- **Task**:
Your response should be a copy of each line in the listing below that includes the word "none".

══ Given entries ══

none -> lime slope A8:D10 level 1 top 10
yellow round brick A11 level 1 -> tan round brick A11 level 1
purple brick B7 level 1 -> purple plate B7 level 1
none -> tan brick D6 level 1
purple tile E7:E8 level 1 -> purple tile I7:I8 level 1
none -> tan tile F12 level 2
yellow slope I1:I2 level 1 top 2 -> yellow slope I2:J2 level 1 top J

═══

- **Exercise solution**:
none -> lime slope A8:D10 level 1 top 10
none -> tan brick D6 level 1
none -> tan tile F12 level 2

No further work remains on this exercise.